Dataset extract:
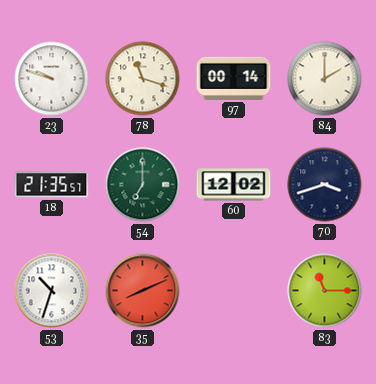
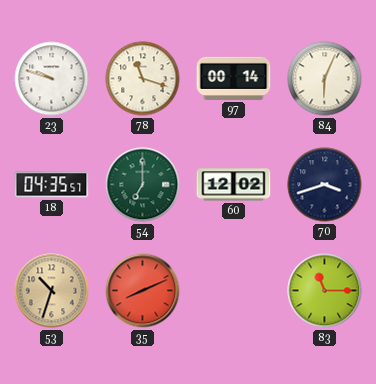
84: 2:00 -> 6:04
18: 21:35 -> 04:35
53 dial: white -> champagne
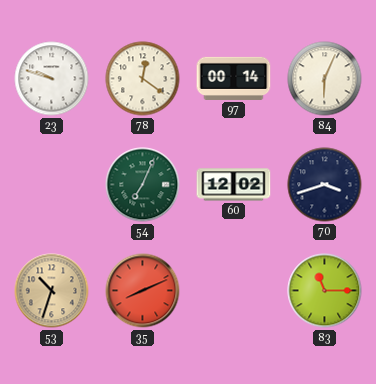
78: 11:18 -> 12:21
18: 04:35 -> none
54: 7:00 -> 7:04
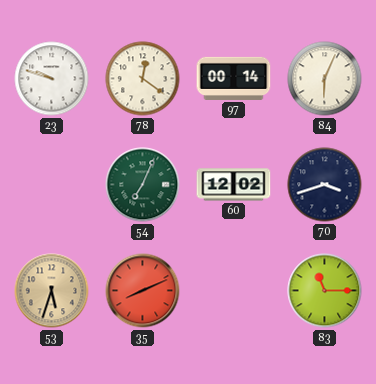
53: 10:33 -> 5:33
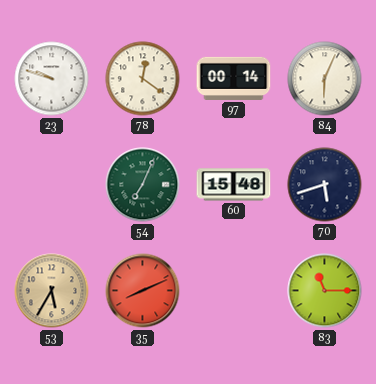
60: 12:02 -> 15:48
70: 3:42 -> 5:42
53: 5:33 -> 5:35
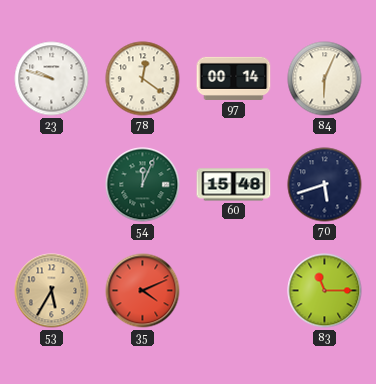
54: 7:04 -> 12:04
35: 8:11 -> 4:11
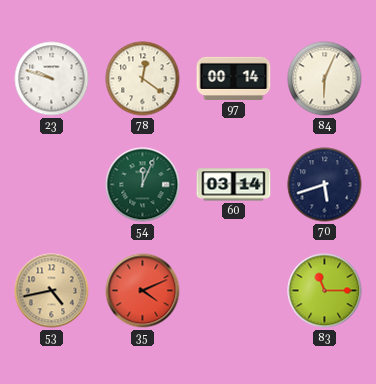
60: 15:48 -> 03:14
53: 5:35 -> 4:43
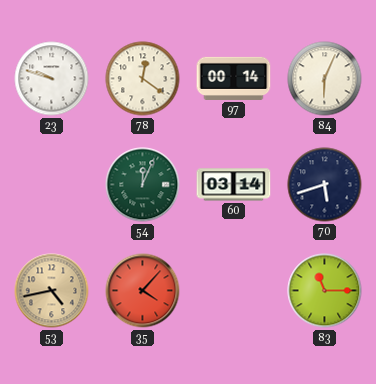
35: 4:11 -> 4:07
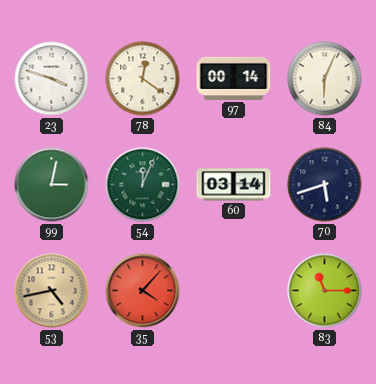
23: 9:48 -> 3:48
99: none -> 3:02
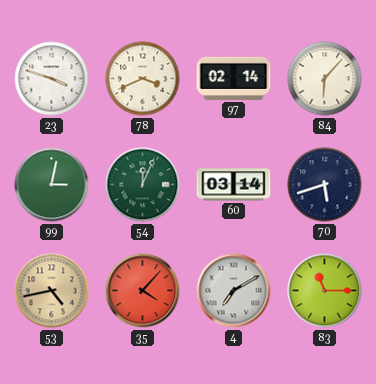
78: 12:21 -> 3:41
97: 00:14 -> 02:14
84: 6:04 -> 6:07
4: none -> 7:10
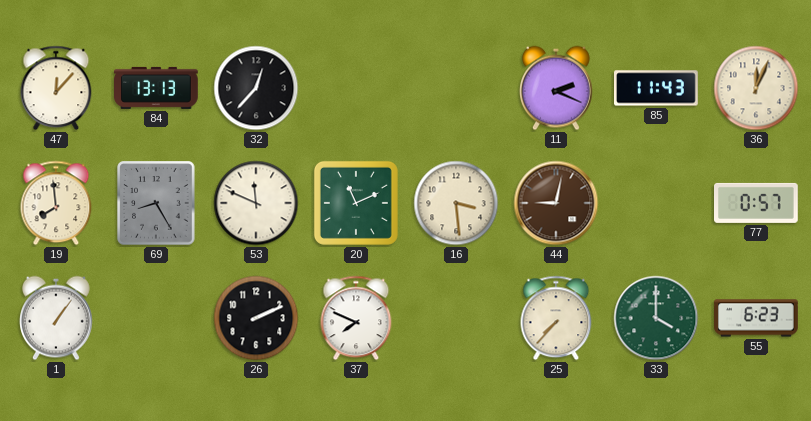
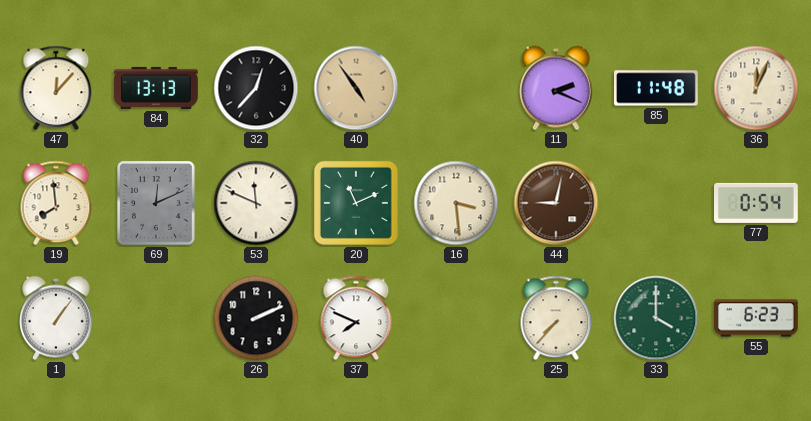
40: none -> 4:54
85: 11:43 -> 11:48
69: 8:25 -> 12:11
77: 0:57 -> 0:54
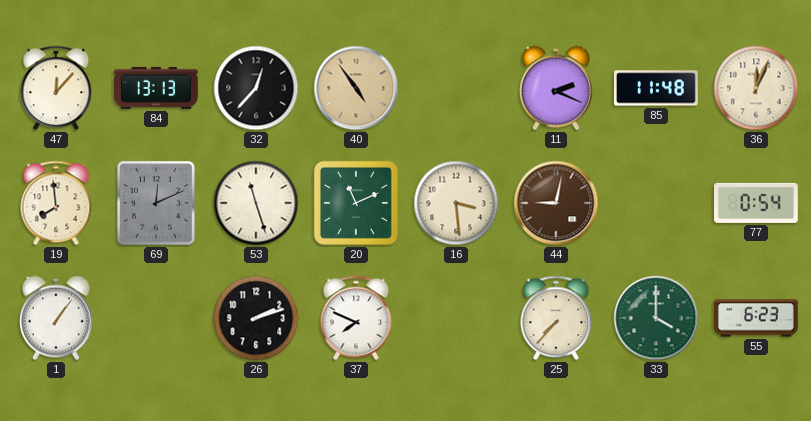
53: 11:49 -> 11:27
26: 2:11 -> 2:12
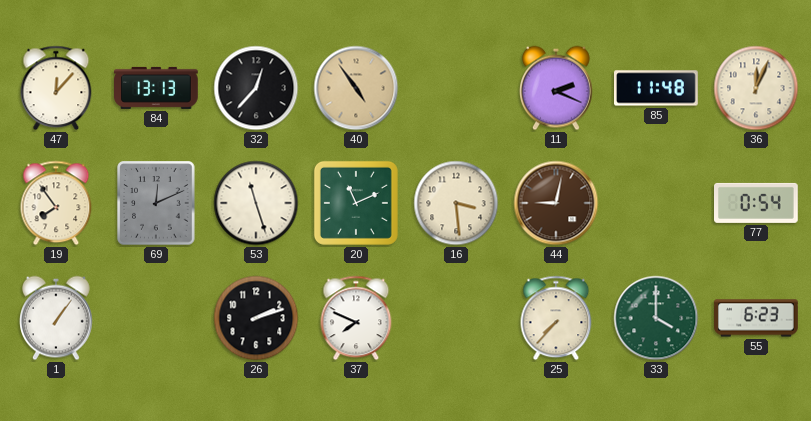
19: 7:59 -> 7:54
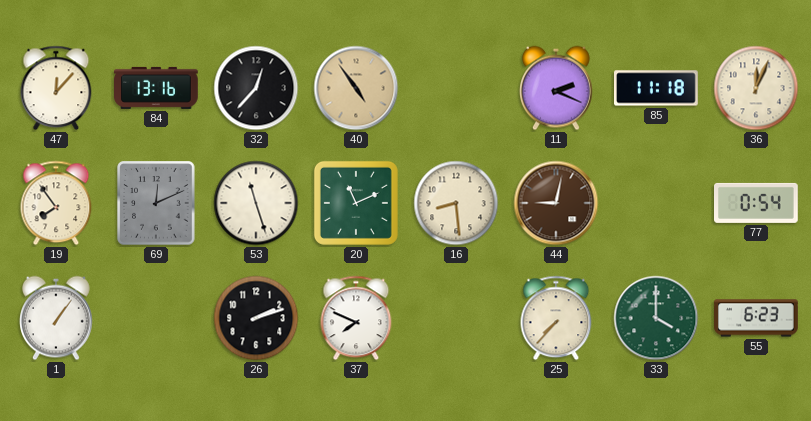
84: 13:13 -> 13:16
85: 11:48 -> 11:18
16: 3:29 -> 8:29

What this task involves:
Reproduce the material above, substituting "blank" for each occurrence of "none" and leaving every other word unchanged. Omit the pictures from your answer.

Completed task:
84: 2:00 -> 6:04
18: 21:35 -> 04:35
53 dial: white -> champagne
78: 11:18 -> 12:21
18: 04:35 -> blank
54: 7:00 -> 7:04
53: 10:33 -> 5:33
60: 12:02 -> 15:48
70: 3:42 -> 5:42
53: 5:33 -> 5:35
54: 7:04 -> 12:04
35: 8:11 -> 4:11
60: 15:48 -> 03:14
53: 5:35 -> 4:43
35: 4:11 -> 4:07
23: 9:48 -> 3:48
99: blank -> 3:02
78: 12:21 -> 3:41
97: 00:14 -> 02:14
84: 6:04 -> 6:07
4: blank -> 7:10
40: blank -> 4:54
85: 11:43 -> 11:48
69: 8:25 -> 12:11
77: 0:57 -> 0:54
53: 11:49 -> 11:27
26: 2:11 -> 2:12
19: 7:59 -> 7:54
84: 13:13 -> 13:16
85: 11:48 -> 11:18
16: 3:29 -> 8:29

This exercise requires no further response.